-- Data extract --
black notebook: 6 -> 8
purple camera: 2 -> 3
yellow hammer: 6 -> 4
---
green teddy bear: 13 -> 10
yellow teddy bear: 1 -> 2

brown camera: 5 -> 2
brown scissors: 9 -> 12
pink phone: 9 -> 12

-- Work instruction --
Look above for the line holding "green teddy bear: 13 -> 10", then set down exactly that line and every line after it up to and including the line holding "pink phone: 9 -> 12", with nothing else.

-- Exercise response --
green teddy bear: 13 -> 10
yellow teddy bear: 1 -> 2

brown camera: 5 -> 2
brown scissors: 9 -> 12
pink phone: 9 -> 12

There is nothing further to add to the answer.